→ **INSTRUCTIONS FOR THE TASK**: Using the data beneath this instruction, retype only the lines from the one that contains "(574, 224) = (215, 325): orange" down to the one that contains "(535, 193) = (454, 77): brown", both included, exactly as they appear.

── RECORDS PROVIDED ──

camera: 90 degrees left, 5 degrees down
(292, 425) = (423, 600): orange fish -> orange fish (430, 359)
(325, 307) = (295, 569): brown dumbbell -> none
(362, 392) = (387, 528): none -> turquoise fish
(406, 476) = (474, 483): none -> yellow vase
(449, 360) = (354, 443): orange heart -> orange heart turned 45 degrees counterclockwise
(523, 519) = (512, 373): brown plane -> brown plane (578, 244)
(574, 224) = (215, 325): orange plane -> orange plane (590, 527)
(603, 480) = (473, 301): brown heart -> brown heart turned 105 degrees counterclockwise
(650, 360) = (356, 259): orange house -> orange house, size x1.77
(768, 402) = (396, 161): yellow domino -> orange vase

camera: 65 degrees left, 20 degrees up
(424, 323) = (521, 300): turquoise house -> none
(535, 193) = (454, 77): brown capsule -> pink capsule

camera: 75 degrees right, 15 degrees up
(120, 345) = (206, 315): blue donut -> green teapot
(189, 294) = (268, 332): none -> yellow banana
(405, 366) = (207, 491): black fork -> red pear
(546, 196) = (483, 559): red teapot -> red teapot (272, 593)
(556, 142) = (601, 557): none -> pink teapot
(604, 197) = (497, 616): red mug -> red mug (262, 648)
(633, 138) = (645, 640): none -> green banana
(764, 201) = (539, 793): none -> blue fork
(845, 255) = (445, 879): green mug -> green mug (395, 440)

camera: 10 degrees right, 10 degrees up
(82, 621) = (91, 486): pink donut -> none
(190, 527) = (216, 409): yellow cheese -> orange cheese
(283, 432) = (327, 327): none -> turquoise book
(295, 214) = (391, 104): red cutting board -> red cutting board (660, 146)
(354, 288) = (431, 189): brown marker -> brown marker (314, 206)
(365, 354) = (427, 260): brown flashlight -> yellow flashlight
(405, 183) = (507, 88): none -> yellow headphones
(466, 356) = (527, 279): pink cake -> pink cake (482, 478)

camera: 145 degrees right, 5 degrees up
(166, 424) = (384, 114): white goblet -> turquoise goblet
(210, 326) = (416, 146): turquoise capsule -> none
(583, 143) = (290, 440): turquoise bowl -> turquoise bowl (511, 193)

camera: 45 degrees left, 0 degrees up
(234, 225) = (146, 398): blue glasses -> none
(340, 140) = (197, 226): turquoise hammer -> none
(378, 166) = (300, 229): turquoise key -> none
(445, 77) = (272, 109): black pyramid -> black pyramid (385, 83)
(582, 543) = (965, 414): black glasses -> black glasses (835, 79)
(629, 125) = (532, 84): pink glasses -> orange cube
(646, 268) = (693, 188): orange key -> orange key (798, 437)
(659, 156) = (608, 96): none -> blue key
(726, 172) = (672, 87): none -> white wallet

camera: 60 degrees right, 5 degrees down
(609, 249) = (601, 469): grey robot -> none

───

→ **SOLUTION TO THIS PROBLEM**:
(574, 224) = (215, 325): orange plane -> orange plane (590, 527)
(603, 480) = (473, 301): brown heart -> brown heart turned 105 degrees counterclockwise
(650, 360) = (356, 259): orange house -> orange house, size x1.77
(768, 402) = (396, 161): yellow domino -> orange vase

camera: 65 degrees left, 20 degrees up
(424, 323) = (521, 300): turquoise house -> none
(535, 193) = (454, 77): brown capsule -> pink capsule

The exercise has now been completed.